* _What is needed_: Copy the listing that follows exactly. Its pictures do not belong in the copy.

Dataset content START

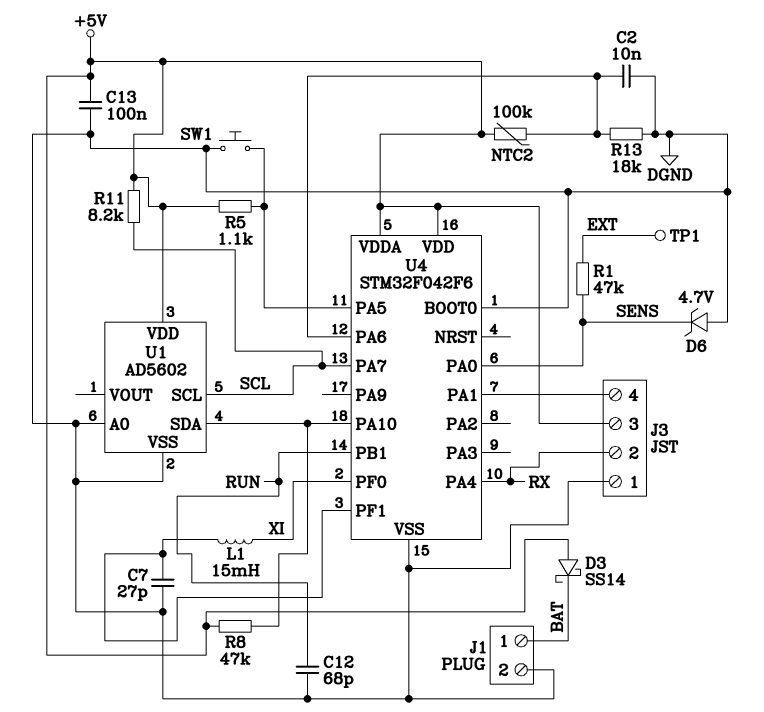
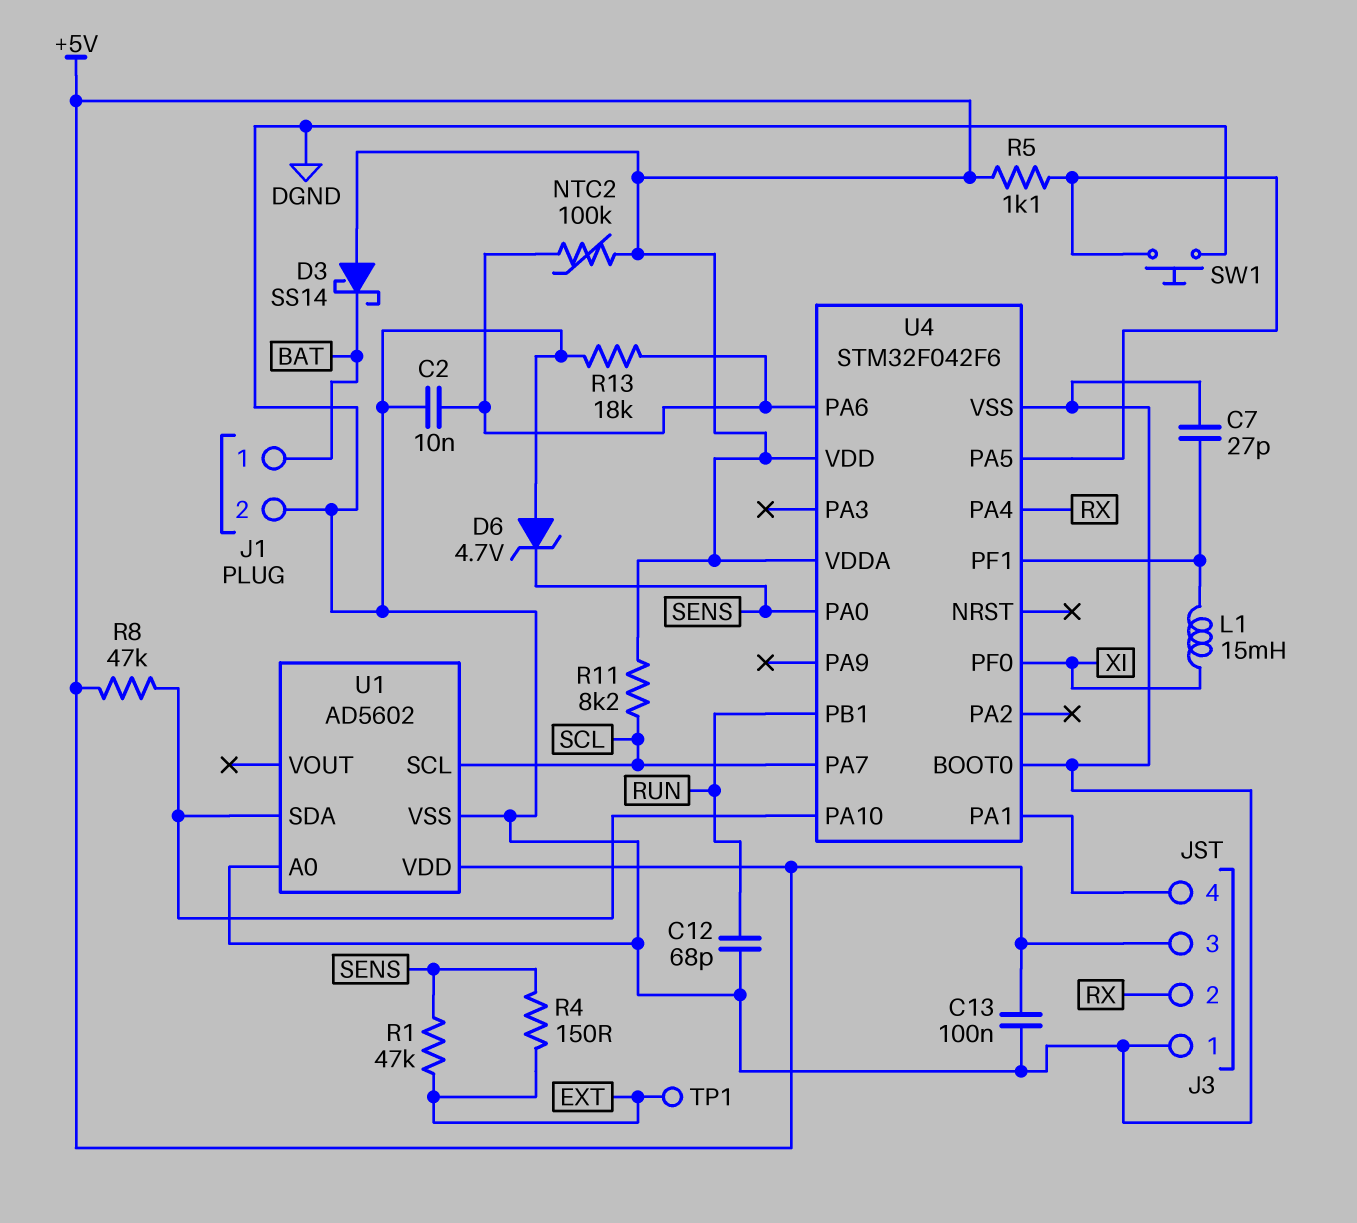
R4: none -> 150 (EXT, SENS)

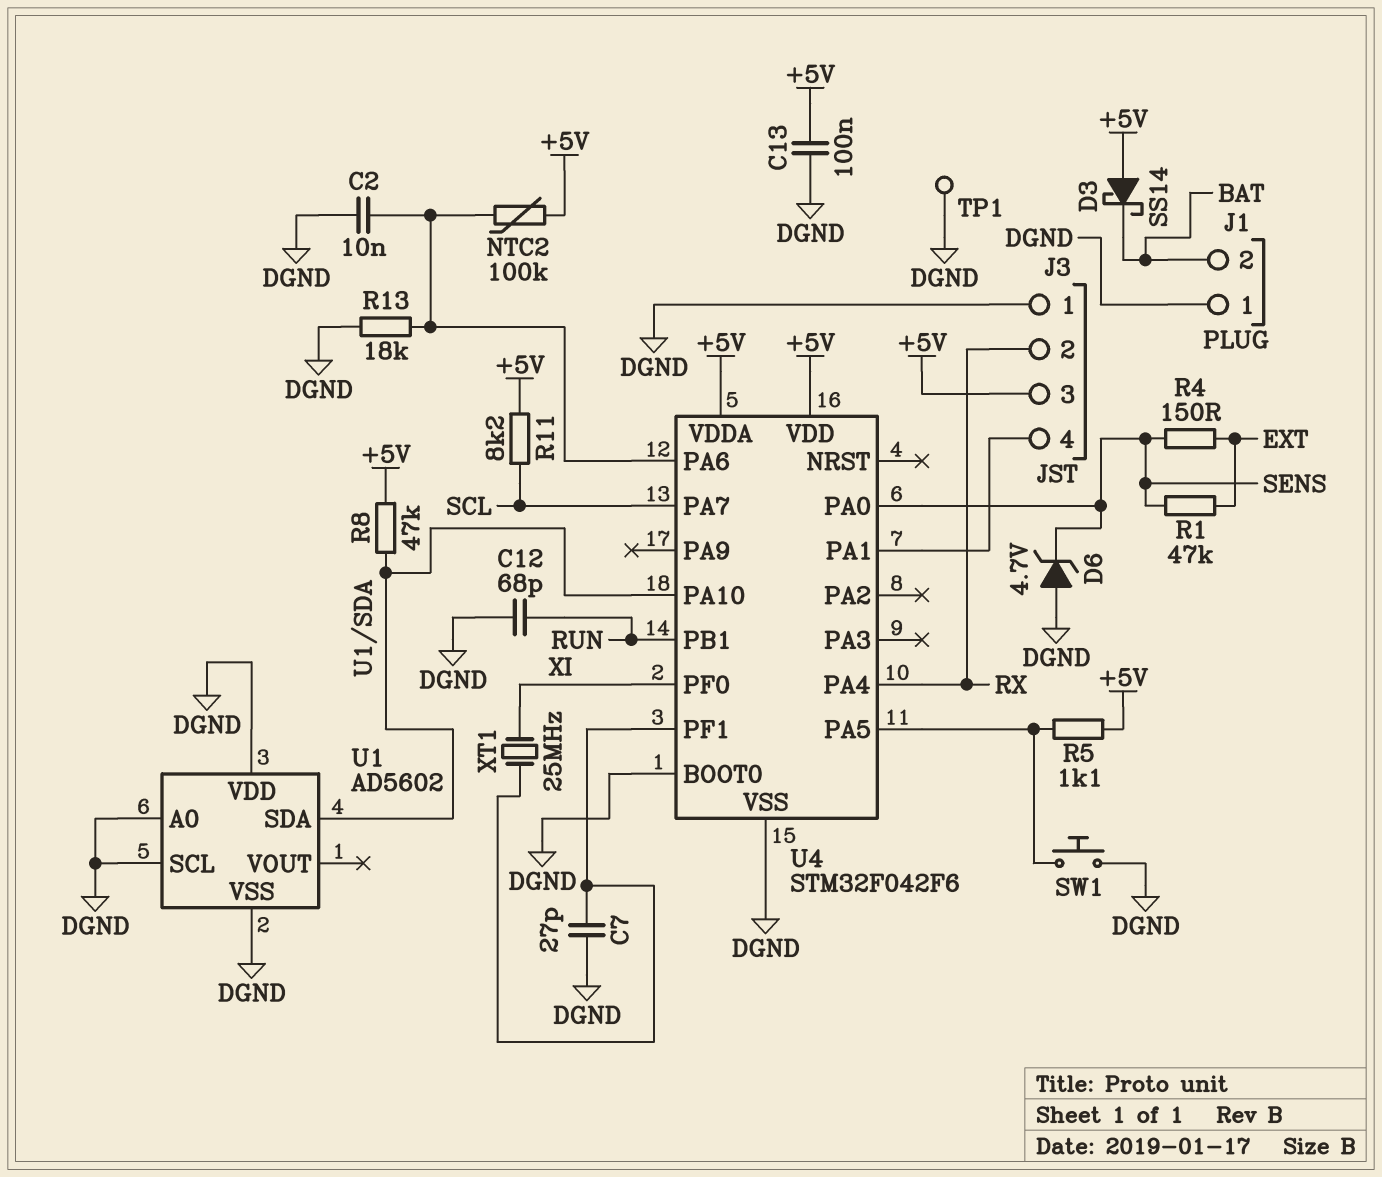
J1 pin 1: BAT -> DGND
J1 pin 2: DGND -> BAT
L1: 15mH (U4/PF1, XI) -> none
TP1: test point (EXT) -> test point (DGND)
U1 pin SCL: SCL -> DGND
U1 pin VDD: +5V -> DGND
XT1: none -> 25MHz (U4/PF1, XI)

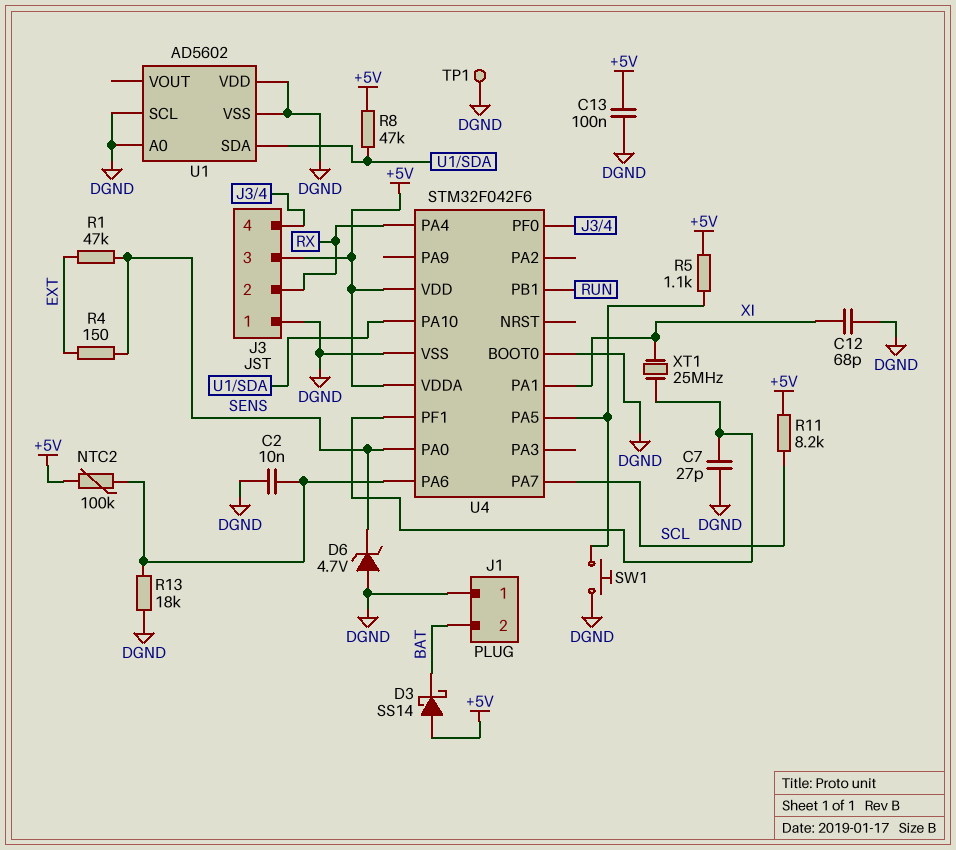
C12: 68pF (DGND, RUN) -> 68pF (DGND, XI)
U4 pin PA1: J3/4 -> XI
U4 pin PF0: XI -> J3/4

Dataset content END

* _Result of this exercise_:
R4: none -> 150 (EXT, SENS)

J1 pin 1: BAT -> DGND
J1 pin 2: DGND -> BAT
L1: 15mH (U4/PF1, XI) -> none
TP1: test point (EXT) -> test point (DGND)
U1 pin SCL: SCL -> DGND
U1 pin VDD: +5V -> DGND
XT1: none -> 25MHz (U4/PF1, XI)

C12: 68pF (DGND, RUN) -> 68pF (DGND, XI)
U4 pin PA1: J3/4 -> XI
U4 pin PF0: XI -> J3/4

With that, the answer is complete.